### [INSTRUCTIONS TO FOLLOW]
What you should output is the data below, unchanged in every character.

Saved entries:
■ ■ ■
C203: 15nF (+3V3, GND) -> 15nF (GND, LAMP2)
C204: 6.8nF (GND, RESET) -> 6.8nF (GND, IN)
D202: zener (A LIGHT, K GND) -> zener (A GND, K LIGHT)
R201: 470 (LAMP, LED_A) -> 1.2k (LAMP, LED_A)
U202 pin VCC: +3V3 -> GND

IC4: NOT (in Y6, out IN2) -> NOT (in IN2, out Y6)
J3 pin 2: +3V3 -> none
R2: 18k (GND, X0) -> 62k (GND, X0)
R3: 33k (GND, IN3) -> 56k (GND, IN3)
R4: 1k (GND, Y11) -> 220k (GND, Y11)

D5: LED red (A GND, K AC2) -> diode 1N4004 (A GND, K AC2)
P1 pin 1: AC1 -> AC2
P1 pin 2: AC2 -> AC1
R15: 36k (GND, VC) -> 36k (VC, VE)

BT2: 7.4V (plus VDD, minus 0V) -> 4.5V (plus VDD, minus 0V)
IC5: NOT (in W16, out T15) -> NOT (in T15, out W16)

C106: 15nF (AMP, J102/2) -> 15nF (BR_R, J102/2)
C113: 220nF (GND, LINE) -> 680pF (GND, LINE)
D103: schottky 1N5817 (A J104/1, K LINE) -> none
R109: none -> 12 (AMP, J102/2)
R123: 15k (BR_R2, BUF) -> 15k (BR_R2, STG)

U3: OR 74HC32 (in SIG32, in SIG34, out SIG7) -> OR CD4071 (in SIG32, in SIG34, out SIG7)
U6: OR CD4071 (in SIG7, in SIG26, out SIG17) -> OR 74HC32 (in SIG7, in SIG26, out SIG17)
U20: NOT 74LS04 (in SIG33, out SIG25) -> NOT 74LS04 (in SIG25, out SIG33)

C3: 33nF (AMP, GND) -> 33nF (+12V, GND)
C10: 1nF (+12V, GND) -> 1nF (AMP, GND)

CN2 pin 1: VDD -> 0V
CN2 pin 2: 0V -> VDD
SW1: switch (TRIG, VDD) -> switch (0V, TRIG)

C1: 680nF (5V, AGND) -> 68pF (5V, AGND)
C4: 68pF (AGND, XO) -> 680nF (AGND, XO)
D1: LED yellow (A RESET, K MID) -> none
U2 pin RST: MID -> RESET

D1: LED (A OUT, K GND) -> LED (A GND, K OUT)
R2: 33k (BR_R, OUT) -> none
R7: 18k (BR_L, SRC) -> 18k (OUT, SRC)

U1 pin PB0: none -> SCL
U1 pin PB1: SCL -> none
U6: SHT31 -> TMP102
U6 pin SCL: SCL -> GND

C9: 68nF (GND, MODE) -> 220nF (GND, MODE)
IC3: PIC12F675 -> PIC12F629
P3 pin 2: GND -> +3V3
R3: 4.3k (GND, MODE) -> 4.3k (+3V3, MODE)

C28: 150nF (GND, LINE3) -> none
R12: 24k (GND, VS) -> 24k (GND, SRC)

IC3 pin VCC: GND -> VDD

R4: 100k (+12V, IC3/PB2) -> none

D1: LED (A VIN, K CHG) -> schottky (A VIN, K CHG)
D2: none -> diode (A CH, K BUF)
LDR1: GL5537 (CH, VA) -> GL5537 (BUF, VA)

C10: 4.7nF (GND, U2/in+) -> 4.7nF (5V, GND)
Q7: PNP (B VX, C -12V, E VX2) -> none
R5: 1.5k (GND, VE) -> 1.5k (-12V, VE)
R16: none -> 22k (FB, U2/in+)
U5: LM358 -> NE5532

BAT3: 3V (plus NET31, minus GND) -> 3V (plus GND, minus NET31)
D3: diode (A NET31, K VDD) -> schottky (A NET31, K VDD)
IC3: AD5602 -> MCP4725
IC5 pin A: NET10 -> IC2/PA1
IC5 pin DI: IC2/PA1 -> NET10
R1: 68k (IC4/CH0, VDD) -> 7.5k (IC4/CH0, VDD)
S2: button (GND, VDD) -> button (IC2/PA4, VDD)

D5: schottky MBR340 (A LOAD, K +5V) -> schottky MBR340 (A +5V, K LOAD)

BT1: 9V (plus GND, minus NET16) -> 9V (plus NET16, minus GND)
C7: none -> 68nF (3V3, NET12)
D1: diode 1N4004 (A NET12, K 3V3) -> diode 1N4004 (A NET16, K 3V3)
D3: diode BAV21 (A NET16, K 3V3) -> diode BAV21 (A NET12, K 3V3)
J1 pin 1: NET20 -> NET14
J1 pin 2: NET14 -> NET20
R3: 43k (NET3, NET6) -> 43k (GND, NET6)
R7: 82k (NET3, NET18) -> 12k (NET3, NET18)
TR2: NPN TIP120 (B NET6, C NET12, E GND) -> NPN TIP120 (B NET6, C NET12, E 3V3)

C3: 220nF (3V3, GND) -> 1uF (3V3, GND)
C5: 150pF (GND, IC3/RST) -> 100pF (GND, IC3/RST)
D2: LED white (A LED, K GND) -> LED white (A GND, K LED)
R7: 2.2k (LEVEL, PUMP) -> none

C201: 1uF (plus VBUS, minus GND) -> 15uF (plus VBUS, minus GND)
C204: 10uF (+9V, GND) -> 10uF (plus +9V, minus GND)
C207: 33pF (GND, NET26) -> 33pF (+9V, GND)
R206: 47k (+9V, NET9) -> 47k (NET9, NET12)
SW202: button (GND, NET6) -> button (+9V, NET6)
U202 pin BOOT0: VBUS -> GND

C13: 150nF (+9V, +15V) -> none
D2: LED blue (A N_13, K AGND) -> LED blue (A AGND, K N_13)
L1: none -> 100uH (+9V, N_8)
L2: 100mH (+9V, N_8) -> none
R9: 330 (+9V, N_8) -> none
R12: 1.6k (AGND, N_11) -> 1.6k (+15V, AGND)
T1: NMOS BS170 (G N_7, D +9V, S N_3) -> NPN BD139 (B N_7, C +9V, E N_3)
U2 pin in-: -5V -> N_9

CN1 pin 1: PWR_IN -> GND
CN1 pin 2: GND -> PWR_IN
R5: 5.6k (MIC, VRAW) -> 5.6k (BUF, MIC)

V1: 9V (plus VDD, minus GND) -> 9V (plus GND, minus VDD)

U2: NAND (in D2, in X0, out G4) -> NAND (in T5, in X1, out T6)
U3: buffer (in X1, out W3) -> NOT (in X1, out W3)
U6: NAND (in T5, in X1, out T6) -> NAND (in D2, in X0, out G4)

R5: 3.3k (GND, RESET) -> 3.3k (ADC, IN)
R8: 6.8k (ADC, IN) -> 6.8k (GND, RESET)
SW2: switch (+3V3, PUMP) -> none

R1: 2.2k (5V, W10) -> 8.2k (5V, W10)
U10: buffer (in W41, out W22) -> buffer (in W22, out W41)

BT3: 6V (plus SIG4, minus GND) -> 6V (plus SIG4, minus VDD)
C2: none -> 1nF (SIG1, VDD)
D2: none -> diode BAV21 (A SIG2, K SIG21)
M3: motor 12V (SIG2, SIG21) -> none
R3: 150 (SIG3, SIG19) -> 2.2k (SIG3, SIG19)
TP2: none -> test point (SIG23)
■ ■ ■
### [SOLUTION]
C203: 15nF (+3V3, GND) -> 15nF (GND, LAMP2)
C204: 6.8nF (GND, RESET) -> 6.8nF (GND, IN)
D202: zener (A LIGHT, K GND) -> zener (A GND, K LIGHT)
R201: 470 (LAMP, LED_A) -> 1.2k (LAMP, LED_A)
U202 pin VCC: +3V3 -> GND

IC4: NOT (in Y6, out IN2) -> NOT (in IN2, out Y6)
J3 pin 2: +3V3 -> none
R2: 18k (GND, X0) -> 62k (GND, X0)
R3: 33k (GND, IN3) -> 56k (GND, IN3)
R4: 1k (GND, Y11) -> 220k (GND, Y11)

D5: LED red (A GND, K AC2) -> diode 1N4004 (A GND, K AC2)
P1 pin 1: AC1 -> AC2
P1 pin 2: AC2 -> AC1
R15: 36k (GND, VC) -> 36k (VC, VE)

BT2: 7.4V (plus VDD, minus 0V) -> 4.5V (plus VDD, minus 0V)
IC5: NOT (in W16, out T15) -> NOT (in T15, out W16)

C106: 15nF (AMP, J102/2) -> 15nF (BR_R, J102/2)
C113: 220nF (GND, LINE) -> 680pF (GND, LINE)
D103: schottky 1N5817 (A J104/1, K LINE) -> none
R109: none -> 12 (AMP, J102/2)
R123: 15k (BR_R2, BUF) -> 15k (BR_R2, STG)

U3: OR 74HC32 (in SIG32, in SIG34, out SIG7) -> OR CD4071 (in SIG32, in SIG34, out SIG7)
U6: OR CD4071 (in SIG7, in SIG26, out SIG17) -> OR 74HC32 (in SIG7, in SIG26, out SIG17)
U20: NOT 74LS04 (in SIG33, out SIG25) -> NOT 74LS04 (in SIG25, out SIG33)

C3: 33nF (AMP, GND) -> 33nF (+12V, GND)
C10: 1nF (+12V, GND) -> 1nF (AMP, GND)

CN2 pin 1: VDD -> 0V
CN2 pin 2: 0V -> VDD
SW1: switch (TRIG, VDD) -> switch (0V, TRIG)

C1: 680nF (5V, AGND) -> 68pF (5V, AGND)
C4: 68pF (AGND, XO) -> 680nF (AGND, XO)
D1: LED yellow (A RESET, K MID) -> none
U2 pin RST: MID -> RESET

D1: LED (A OUT, K GND) -> LED (A GND, K OUT)
R2: 33k (BR_R, OUT) -> none
R7: 18k (BR_L, SRC) -> 18k (OUT, SRC)

U1 pin PB0: none -> SCL
U1 pin PB1: SCL -> none
U6: SHT31 -> TMP102
U6 pin SCL: SCL -> GND

C9: 68nF (GND, MODE) -> 220nF (GND, MODE)
IC3: PIC12F675 -> PIC12F629
P3 pin 2: GND -> +3V3
R3: 4.3k (GND, MODE) -> 4.3k (+3V3, MODE)

C28: 150nF (GND, LINE3) -> none
R12: 24k (GND, VS) -> 24k (GND, SRC)

IC3 pin VCC: GND -> VDD

R4: 100k (+12V, IC3/PB2) -> none

D1: LED (A VIN, K CHG) -> schottky (A VIN, K CHG)
D2: none -> diode (A CH, K BUF)
LDR1: GL5537 (CH, VA) -> GL5537 (BUF, VA)

C10: 4.7nF (GND, U2/in+) -> 4.7nF (5V, GND)
Q7: PNP (B VX, C -12V, E VX2) -> none
R5: 1.5k (GND, VE) -> 1.5k (-12V, VE)
R16: none -> 22k (FB, U2/in+)
U5: LM358 -> NE5532

BAT3: 3V (plus NET31, minus GND) -> 3V (plus GND, minus NET31)
D3: diode (A NET31, K VDD) -> schottky (A NET31, K VDD)
IC3: AD5602 -> MCP4725
IC5 pin A: NET10 -> IC2/PA1
IC5 pin DI: IC2/PA1 -> NET10
R1: 68k (IC4/CH0, VDD) -> 7.5k (IC4/CH0, VDD)
S2: button (GND, VDD) -> button (IC2/PA4, VDD)

D5: schottky MBR340 (A LOAD, K +5V) -> schottky MBR340 (A +5V, K LOAD)

BT1: 9V (plus GND, minus NET16) -> 9V (plus NET16, minus GND)
C7: none -> 68nF (3V3, NET12)
D1: diode 1N4004 (A NET12, K 3V3) -> diode 1N4004 (A NET16, K 3V3)
D3: diode BAV21 (A NET16, K 3V3) -> diode BAV21 (A NET12, K 3V3)
J1 pin 1: NET20 -> NET14
J1 pin 2: NET14 -> NET20
R3: 43k (NET3, NET6) -> 43k (GND, NET6)
R7: 82k (NET3, NET18) -> 12k (NET3, NET18)
TR2: NPN TIP120 (B NET6, C NET12, E GND) -> NPN TIP120 (B NET6, C NET12, E 3V3)

C3: 220nF (3V3, GND) -> 1uF (3V3, GND)
C5: 150pF (GND, IC3/RST) -> 100pF (GND, IC3/RST)
D2: LED white (A LED, K GND) -> LED white (A GND, K LED)
R7: 2.2k (LEVEL, PUMP) -> none

C201: 1uF (plus VBUS, minus GND) -> 15uF (plus VBUS, minus GND)
C204: 10uF (+9V, GND) -> 10uF (plus +9V, minus GND)
C207: 33pF (GND, NET26) -> 33pF (+9V, GND)
R206: 47k (+9V, NET9) -> 47k (NET9, NET12)
SW202: button (GND, NET6) -> button (+9V, NET6)
U202 pin BOOT0: VBUS -> GND

C13: 150nF (+9V, +15V) -> none
D2: LED blue (A N_13, K AGND) -> LED blue (A AGND, K N_13)
L1: none -> 100uH (+9V, N_8)
L2: 100mH (+9V, N_8) -> none
R9: 330 (+9V, N_8) -> none
R12: 1.6k (AGND, N_11) -> 1.6k (+15V, AGND)
T1: NMOS BS170 (G N_7, D +9V, S N_3) -> NPN BD139 (B N_7, C +9V, E N_3)
U2 pin in-: -5V -> N_9

CN1 pin 1: PWR_IN -> GND
CN1 pin 2: GND -> PWR_IN
R5: 5.6k (MIC, VRAW) -> 5.6k (BUF, MIC)

V1: 9V (plus VDD, minus GND) -> 9V (plus GND, minus VDD)

U2: NAND (in D2, in X0, out G4) -> NAND (in T5, in X1, out T6)
U3: buffer (in X1, out W3) -> NOT (in X1, out W3)
U6: NAND (in T5, in X1, out T6) -> NAND (in D2, in X0, out G4)

R5: 3.3k (GND, RESET) -> 3.3k (ADC, IN)
R8: 6.8k (ADC, IN) -> 6.8k (GND, RESET)
SW2: switch (+3V3, PUMP) -> none

R1: 2.2k (5V, W10) -> 8.2k (5V, W10)
U10: buffer (in W41, out W22) -> buffer (in W22, out W41)

BT3: 6V (plus SIG4, minus GND) -> 6V (plus SIG4, minus VDD)
C2: none -> 1nF (SIG1, VDD)
D2: none -> diode BAV21 (A SIG2, K SIG21)
M3: motor 12V (SIG2, SIG21) -> none
R3: 150 (SIG3, SIG19) -> 2.2k (SIG3, SIG19)
TP2: none -> test point (SIG23)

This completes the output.